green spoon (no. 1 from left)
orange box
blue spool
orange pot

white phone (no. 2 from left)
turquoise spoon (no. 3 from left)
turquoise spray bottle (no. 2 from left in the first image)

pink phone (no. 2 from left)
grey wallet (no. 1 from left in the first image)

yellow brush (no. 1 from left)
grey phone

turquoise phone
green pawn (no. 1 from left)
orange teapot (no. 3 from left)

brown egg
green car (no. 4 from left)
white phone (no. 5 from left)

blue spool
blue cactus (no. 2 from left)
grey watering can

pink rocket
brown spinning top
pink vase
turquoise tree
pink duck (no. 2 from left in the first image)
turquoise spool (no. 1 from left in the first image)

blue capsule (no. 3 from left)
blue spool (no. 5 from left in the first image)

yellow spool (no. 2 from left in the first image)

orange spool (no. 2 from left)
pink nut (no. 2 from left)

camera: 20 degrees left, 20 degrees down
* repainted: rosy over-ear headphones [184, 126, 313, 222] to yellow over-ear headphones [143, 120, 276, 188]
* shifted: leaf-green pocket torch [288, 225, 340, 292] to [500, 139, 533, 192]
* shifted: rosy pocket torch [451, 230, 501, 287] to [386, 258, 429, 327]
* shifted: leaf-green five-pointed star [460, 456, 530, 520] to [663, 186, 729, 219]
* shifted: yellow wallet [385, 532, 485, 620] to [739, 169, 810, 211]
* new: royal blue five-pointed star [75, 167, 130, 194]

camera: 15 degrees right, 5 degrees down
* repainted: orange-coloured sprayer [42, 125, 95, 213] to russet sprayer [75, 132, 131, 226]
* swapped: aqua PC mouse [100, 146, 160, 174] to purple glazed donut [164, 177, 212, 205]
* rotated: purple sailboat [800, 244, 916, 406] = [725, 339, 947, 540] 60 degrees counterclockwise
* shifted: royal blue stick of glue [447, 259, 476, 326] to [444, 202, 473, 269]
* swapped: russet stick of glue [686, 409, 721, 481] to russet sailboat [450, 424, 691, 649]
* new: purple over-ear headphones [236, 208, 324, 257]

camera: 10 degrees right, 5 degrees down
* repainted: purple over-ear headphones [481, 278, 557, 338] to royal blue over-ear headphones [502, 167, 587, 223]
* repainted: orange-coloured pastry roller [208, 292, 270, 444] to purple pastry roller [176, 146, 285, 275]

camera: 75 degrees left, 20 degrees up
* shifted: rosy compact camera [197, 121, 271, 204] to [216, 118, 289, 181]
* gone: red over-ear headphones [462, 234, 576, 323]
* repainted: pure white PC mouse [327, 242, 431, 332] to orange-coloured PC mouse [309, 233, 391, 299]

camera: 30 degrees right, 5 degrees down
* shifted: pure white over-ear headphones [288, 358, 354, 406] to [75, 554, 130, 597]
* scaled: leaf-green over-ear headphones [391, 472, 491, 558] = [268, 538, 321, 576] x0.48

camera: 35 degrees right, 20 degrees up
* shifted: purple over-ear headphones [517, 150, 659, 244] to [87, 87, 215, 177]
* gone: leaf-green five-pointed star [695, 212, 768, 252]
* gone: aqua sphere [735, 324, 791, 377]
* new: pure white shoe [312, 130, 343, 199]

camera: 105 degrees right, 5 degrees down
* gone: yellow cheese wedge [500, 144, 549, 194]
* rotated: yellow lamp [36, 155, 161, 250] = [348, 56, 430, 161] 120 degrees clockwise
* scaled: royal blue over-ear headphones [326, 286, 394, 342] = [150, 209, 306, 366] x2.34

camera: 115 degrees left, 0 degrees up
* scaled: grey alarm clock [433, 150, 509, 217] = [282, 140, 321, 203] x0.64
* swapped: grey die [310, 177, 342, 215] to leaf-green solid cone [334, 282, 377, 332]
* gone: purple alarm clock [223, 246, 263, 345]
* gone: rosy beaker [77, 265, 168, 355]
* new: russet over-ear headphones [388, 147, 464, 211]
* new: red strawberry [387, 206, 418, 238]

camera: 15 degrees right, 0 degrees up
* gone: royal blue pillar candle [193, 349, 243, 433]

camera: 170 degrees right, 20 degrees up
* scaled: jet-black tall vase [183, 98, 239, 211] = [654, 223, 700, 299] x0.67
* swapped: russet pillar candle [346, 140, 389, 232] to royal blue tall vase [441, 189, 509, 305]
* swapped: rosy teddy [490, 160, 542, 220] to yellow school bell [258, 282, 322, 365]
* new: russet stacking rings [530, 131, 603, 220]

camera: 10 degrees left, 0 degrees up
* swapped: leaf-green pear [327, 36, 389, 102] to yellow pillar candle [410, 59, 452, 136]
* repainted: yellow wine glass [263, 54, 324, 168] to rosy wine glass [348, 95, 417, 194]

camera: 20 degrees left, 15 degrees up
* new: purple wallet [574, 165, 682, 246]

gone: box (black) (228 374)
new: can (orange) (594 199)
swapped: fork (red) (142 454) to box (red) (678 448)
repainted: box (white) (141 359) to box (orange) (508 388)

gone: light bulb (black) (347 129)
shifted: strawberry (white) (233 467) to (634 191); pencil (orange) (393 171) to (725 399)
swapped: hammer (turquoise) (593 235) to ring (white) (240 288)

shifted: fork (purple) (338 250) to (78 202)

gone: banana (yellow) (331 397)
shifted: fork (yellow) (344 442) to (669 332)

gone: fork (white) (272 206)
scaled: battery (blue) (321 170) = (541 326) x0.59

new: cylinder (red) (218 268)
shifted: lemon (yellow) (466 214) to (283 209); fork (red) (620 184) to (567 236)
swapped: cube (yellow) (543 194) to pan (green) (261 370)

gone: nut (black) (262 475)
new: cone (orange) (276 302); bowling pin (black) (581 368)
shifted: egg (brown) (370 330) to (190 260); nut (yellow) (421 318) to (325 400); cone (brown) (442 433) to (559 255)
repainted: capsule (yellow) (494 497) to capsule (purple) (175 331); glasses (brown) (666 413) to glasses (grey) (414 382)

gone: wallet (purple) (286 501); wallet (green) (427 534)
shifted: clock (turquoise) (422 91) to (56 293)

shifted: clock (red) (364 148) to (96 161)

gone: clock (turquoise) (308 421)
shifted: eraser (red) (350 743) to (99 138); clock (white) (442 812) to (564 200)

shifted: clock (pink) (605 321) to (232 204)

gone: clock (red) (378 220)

◆ WHAT THIS TASK INVOLVES
Above are the records; restate each one exactly.

◆ OUTPUT BELOW
green spoon (no. 1 from left)
orange box
blue spool
orange pot

white phone (no. 2 from left)
turquoise spoon (no. 3 from left)
turquoise spray bottle (no. 2 from left in the first image)

pink phone (no. 2 from left)
grey wallet (no. 1 from left in the first image)

yellow brush (no. 1 from left)
grey phone

turquoise phone
green pawn (no. 1 from left)
orange teapot (no. 3 from left)

brown egg
green car (no. 4 from left)
white phone (no. 5 from left)

blue spool
blue cactus (no. 2 from left)
grey watering can

pink rocket
brown spinning top
pink vase
turquoise tree
pink duck (no. 2 from left in the first image)
turquoise spool (no. 1 from left in the first image)

blue capsule (no. 3 from left)
blue spool (no. 5 from left in the first image)

yellow spool (no. 2 from left in the first image)

orange spool (no. 2 from left)
pink nut (no. 2 from left)

camera: 20 degrees left, 20 degrees down
* repainted: rosy over-ear headphones [184, 126, 313, 222] to yellow over-ear headphones [143, 120, 276, 188]
* shifted: leaf-green pocket torch [288, 225, 340, 292] to [500, 139, 533, 192]
* shifted: rosy pocket torch [451, 230, 501, 287] to [386, 258, 429, 327]
* shifted: leaf-green five-pointed star [460, 456, 530, 520] to [663, 186, 729, 219]
* shifted: yellow wallet [385, 532, 485, 620] to [739, 169, 810, 211]
* new: royal blue five-pointed star [75, 167, 130, 194]

camera: 15 degrees right, 5 degrees down
* repainted: orange-coloured sprayer [42, 125, 95, 213] to russet sprayer [75, 132, 131, 226]
* swapped: aqua PC mouse [100, 146, 160, 174] to purple glazed donut [164, 177, 212, 205]
* rotated: purple sailboat [800, 244, 916, 406] = [725, 339, 947, 540] 60 degrees counterclockwise
* shifted: royal blue stick of glue [447, 259, 476, 326] to [444, 202, 473, 269]
* swapped: russet stick of glue [686, 409, 721, 481] to russet sailboat [450, 424, 691, 649]
* new: purple over-ear headphones [236, 208, 324, 257]

camera: 10 degrees right, 5 degrees down
* repainted: purple over-ear headphones [481, 278, 557, 338] to royal blue over-ear headphones [502, 167, 587, 223]
* repainted: orange-coloured pastry roller [208, 292, 270, 444] to purple pastry roller [176, 146, 285, 275]

camera: 75 degrees left, 20 degrees up
* shifted: rosy compact camera [197, 121, 271, 204] to [216, 118, 289, 181]
* gone: red over-ear headphones [462, 234, 576, 323]
* repainted: pure white PC mouse [327, 242, 431, 332] to orange-coloured PC mouse [309, 233, 391, 299]

camera: 30 degrees right, 5 degrees down
* shifted: pure white over-ear headphones [288, 358, 354, 406] to [75, 554, 130, 597]
* scaled: leaf-green over-ear headphones [391, 472, 491, 558] = [268, 538, 321, 576] x0.48

camera: 35 degrees right, 20 degrees up
* shifted: purple over-ear headphones [517, 150, 659, 244] to [87, 87, 215, 177]
* gone: leaf-green five-pointed star [695, 212, 768, 252]
* gone: aqua sphere [735, 324, 791, 377]
* new: pure white shoe [312, 130, 343, 199]

camera: 105 degrees right, 5 degrees down
* gone: yellow cheese wedge [500, 144, 549, 194]
* rotated: yellow lamp [36, 155, 161, 250] = [348, 56, 430, 161] 120 degrees clockwise
* scaled: royal blue over-ear headphones [326, 286, 394, 342] = [150, 209, 306, 366] x2.34

camera: 115 degrees left, 0 degrees up
* scaled: grey alarm clock [433, 150, 509, 217] = [282, 140, 321, 203] x0.64
* swapped: grey die [310, 177, 342, 215] to leaf-green solid cone [334, 282, 377, 332]
* gone: purple alarm clock [223, 246, 263, 345]
* gone: rosy beaker [77, 265, 168, 355]
* new: russet over-ear headphones [388, 147, 464, 211]
* new: red strawberry [387, 206, 418, 238]

camera: 15 degrees right, 0 degrees up
* gone: royal blue pillar candle [193, 349, 243, 433]

camera: 170 degrees right, 20 degrees up
* scaled: jet-black tall vase [183, 98, 239, 211] = [654, 223, 700, 299] x0.67
* swapped: russet pillar candle [346, 140, 389, 232] to royal blue tall vase [441, 189, 509, 305]
* swapped: rosy teddy [490, 160, 542, 220] to yellow school bell [258, 282, 322, 365]
* new: russet stacking rings [530, 131, 603, 220]

camera: 10 degrees left, 0 degrees up
* swapped: leaf-green pear [327, 36, 389, 102] to yellow pillar candle [410, 59, 452, 136]
* repainted: yellow wine glass [263, 54, 324, 168] to rosy wine glass [348, 95, 417, 194]

camera: 20 degrees left, 15 degrees up
* new: purple wallet [574, 165, 682, 246]

gone: box (black) (228 374)
new: can (orange) (594 199)
swapped: fork (red) (142 454) to box (red) (678 448)
repainted: box (white) (141 359) to box (orange) (508 388)

gone: light bulb (black) (347 129)
shifted: strawberry (white) (233 467) to (634 191); pencil (orange) (393 171) to (725 399)
swapped: hammer (turquoise) (593 235) to ring (white) (240 288)

shifted: fork (purple) (338 250) to (78 202)

gone: banana (yellow) (331 397)
shifted: fork (yellow) (344 442) to (669 332)

gone: fork (white) (272 206)
scaled: battery (blue) (321 170) = (541 326) x0.59

new: cylinder (red) (218 268)
shifted: lemon (yellow) (466 214) to (283 209); fork (red) (620 184) to (567 236)
swapped: cube (yellow) (543 194) to pan (green) (261 370)

gone: nut (black) (262 475)
new: cone (orange) (276 302); bowling pin (black) (581 368)
shifted: egg (brown) (370 330) to (190 260); nut (yellow) (421 318) to (325 400); cone (brown) (442 433) to (559 255)
repainted: capsule (yellow) (494 497) to capsule (purple) (175 331); glasses (brown) (666 413) to glasses (grey) (414 382)

gone: wallet (purple) (286 501); wallet (green) (427 534)
shifted: clock (turquoise) (422 91) to (56 293)

shifted: clock (red) (364 148) to (96 161)

gone: clock (turquoise) (308 421)
shifted: eraser (red) (350 743) to (99 138); clock (white) (442 812) to (564 200)

shifted: clock (pink) (605 321) to (232 204)

gone: clock (red) (378 220)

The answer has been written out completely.